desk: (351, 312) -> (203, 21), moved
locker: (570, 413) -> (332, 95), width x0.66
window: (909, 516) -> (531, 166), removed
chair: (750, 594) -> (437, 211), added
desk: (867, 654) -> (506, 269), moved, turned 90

• • • •

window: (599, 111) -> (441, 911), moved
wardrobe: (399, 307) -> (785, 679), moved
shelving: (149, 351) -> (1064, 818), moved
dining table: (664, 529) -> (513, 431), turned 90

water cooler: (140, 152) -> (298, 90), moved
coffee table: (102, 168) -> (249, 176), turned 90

• • • •

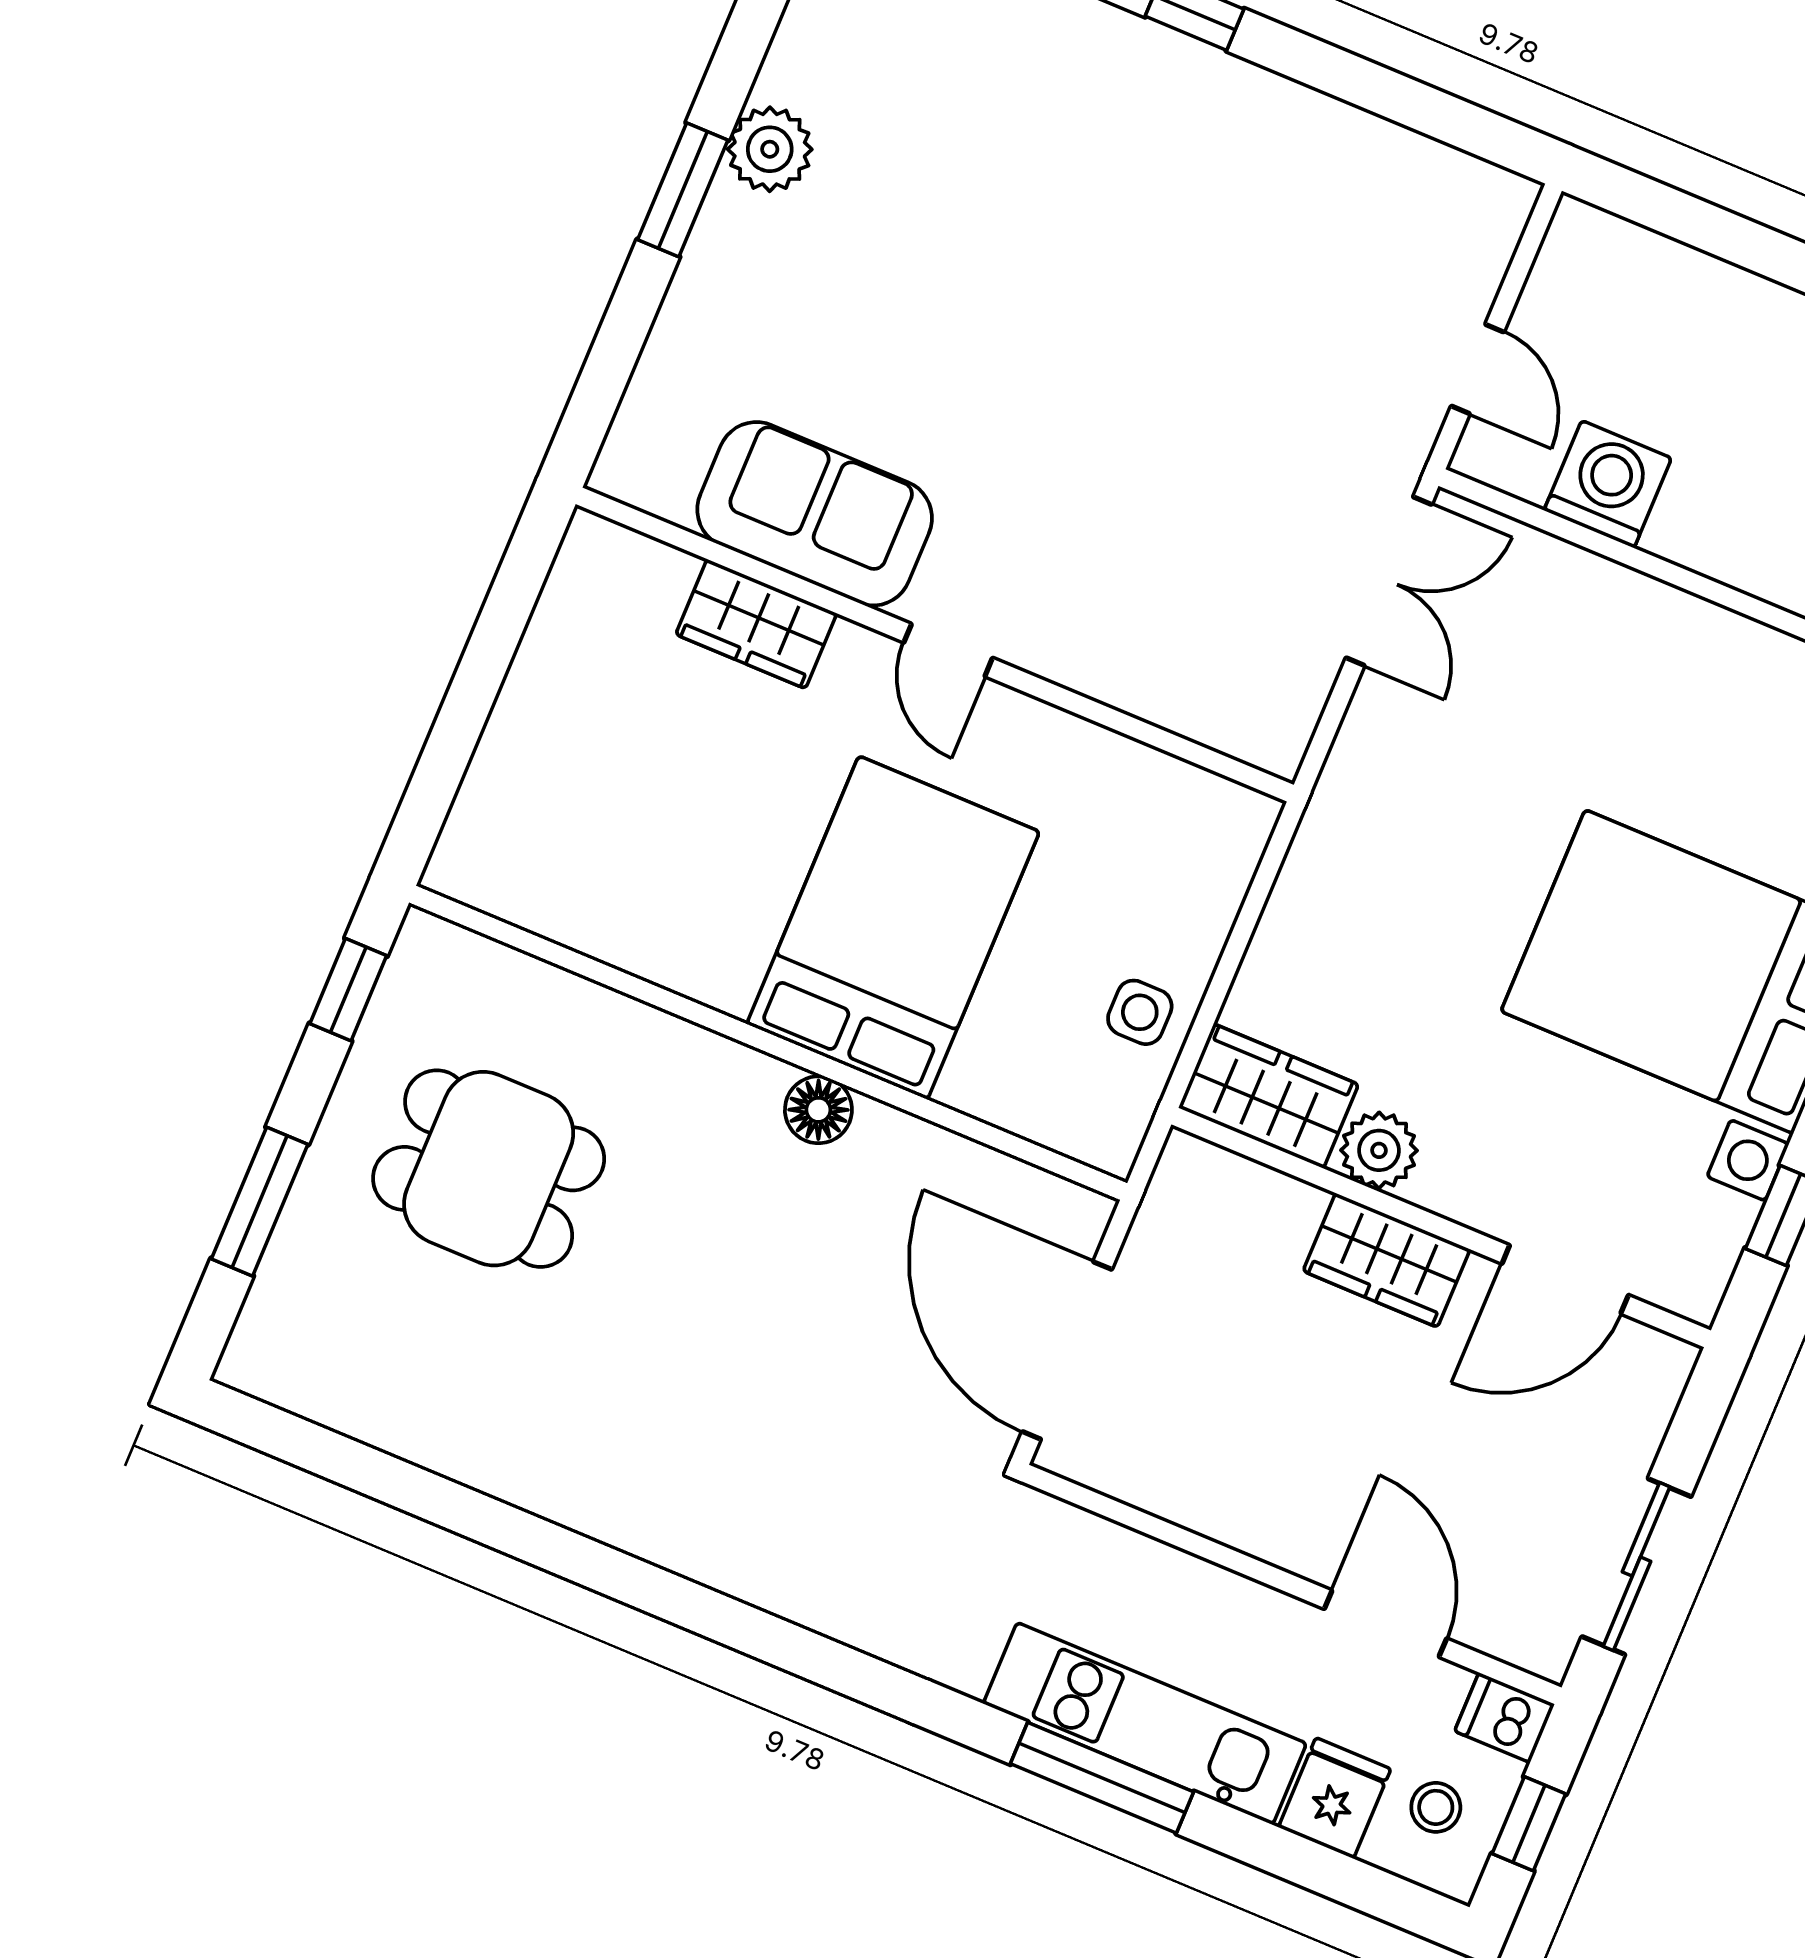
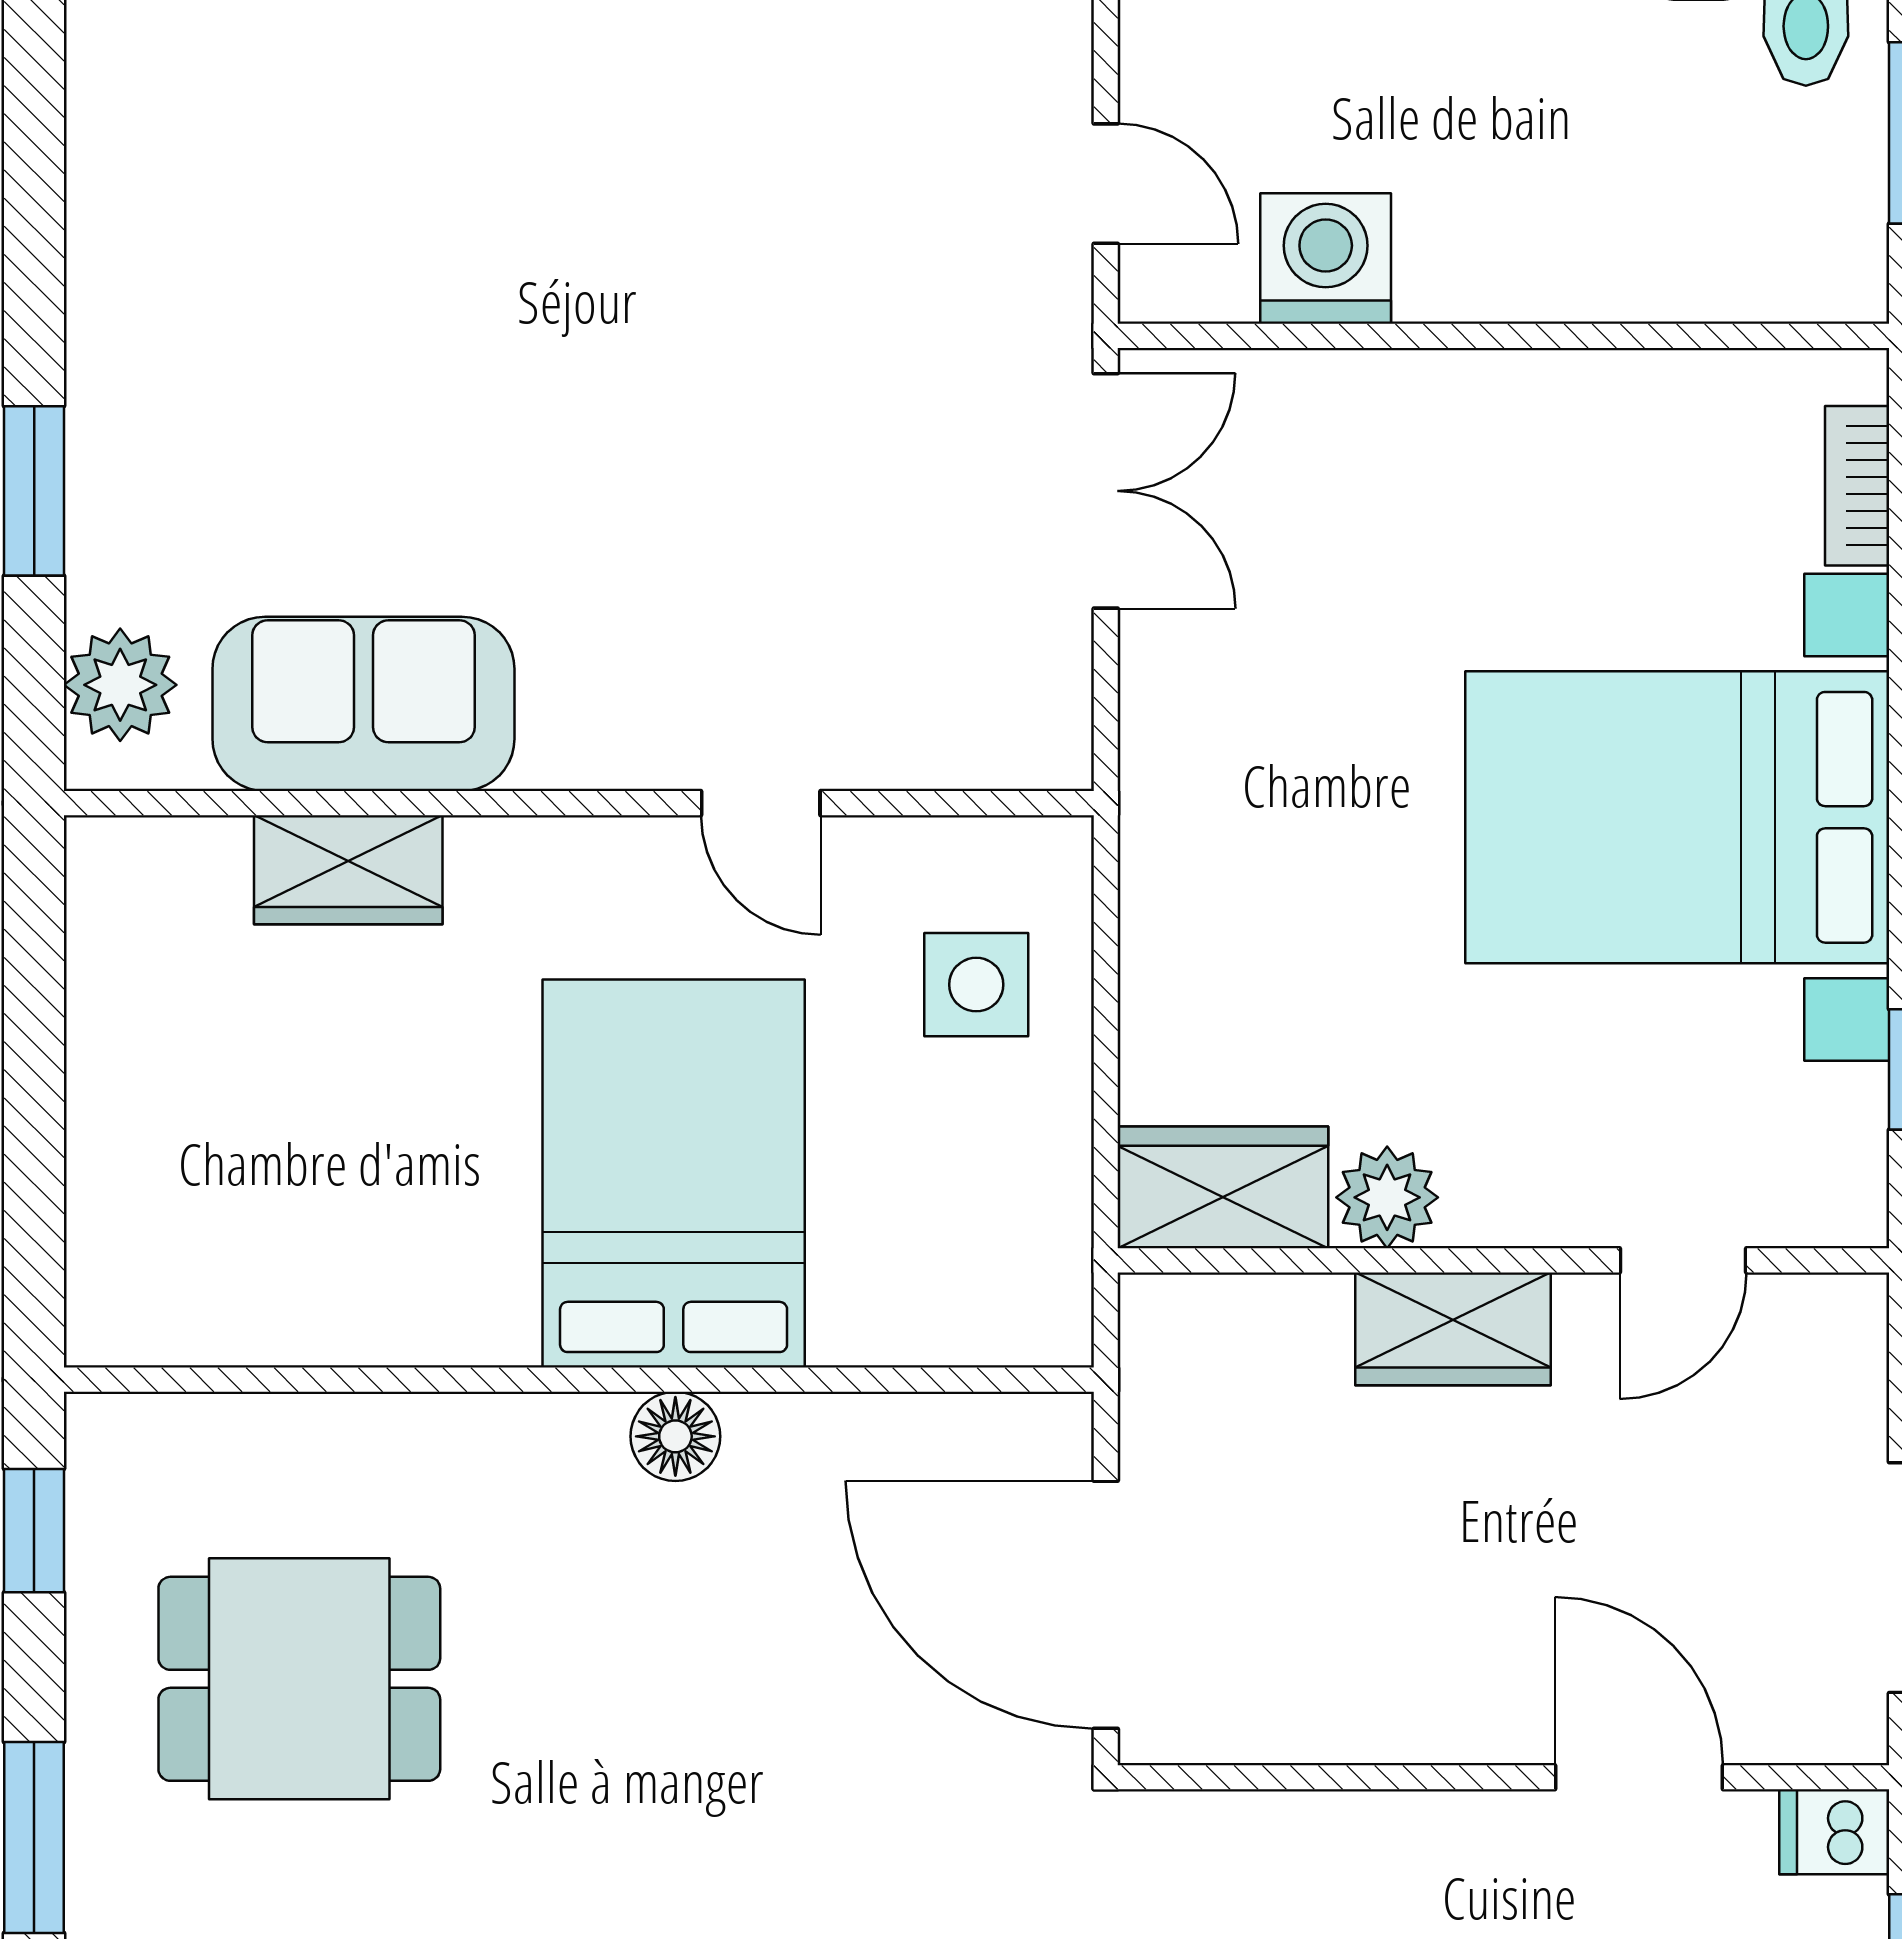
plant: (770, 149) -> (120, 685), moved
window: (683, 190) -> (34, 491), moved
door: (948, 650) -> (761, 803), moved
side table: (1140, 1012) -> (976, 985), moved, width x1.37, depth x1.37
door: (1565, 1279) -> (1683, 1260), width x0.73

• • • •

• [Your goal]: Where a line in the listing above contains "door", copy that line.

• [Response for this exercise]:
door: (948, 650) -> (761, 803), moved
door: (1565, 1279) -> (1683, 1260), width x0.73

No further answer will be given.